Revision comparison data

- - -

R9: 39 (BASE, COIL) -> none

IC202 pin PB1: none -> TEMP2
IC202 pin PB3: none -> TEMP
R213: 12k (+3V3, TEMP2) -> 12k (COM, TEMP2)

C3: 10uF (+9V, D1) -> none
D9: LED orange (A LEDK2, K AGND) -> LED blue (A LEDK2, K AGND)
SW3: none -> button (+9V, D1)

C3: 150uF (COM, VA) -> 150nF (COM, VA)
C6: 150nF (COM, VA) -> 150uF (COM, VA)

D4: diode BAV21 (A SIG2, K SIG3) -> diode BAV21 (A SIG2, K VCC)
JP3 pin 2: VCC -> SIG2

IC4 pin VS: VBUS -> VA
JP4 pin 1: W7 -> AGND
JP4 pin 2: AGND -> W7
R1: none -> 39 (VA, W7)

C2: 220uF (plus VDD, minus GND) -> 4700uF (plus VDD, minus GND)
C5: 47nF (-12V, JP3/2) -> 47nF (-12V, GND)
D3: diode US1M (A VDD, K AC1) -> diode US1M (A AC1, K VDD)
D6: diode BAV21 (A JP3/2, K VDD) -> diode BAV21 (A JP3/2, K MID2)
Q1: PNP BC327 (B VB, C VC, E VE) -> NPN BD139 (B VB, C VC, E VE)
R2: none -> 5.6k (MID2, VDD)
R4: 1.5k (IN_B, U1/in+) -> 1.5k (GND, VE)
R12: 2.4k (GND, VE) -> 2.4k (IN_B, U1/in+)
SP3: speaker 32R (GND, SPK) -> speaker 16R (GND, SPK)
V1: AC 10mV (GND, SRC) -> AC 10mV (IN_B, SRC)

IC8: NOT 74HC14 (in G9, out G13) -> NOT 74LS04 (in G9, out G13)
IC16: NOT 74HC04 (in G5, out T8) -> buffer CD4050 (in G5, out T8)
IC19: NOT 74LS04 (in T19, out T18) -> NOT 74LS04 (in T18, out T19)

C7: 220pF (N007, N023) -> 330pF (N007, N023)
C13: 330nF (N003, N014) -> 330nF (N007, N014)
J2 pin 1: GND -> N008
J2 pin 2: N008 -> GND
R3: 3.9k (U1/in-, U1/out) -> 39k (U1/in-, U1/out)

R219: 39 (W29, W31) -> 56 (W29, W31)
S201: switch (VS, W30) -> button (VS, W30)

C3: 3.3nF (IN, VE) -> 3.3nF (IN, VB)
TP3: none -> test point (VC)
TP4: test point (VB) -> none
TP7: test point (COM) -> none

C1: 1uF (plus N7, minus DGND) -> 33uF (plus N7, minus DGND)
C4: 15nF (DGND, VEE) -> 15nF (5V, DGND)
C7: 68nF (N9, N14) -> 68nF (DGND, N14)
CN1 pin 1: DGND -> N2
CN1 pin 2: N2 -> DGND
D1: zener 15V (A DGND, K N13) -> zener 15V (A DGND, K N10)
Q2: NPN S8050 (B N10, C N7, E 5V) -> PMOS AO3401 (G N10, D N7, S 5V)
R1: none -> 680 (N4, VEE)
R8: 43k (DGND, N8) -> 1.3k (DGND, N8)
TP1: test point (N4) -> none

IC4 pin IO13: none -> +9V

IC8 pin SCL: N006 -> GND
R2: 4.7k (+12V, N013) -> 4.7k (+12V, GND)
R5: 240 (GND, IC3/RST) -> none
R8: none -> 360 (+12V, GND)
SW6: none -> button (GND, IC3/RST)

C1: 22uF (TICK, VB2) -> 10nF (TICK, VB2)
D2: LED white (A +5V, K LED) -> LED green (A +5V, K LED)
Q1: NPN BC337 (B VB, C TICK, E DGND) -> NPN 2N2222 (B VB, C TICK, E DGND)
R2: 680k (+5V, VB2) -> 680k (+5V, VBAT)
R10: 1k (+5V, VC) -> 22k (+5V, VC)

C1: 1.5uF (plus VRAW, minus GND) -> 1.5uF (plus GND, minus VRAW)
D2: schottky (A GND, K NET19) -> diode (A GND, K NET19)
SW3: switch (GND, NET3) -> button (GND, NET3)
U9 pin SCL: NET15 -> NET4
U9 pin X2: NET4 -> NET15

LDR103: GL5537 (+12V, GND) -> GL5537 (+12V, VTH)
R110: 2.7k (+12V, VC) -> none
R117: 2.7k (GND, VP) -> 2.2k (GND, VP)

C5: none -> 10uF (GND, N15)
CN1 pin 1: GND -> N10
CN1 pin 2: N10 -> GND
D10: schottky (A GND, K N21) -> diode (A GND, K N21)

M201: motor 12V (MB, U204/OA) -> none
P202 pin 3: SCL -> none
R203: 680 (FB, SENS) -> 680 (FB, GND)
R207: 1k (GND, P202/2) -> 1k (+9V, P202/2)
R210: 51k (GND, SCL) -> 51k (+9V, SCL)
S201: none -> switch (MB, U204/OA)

- - -

→ **What to do**: Every line containing the string "switch" in the entries should be counted; give the resulting number and nothing else.

→ **Response below**: 3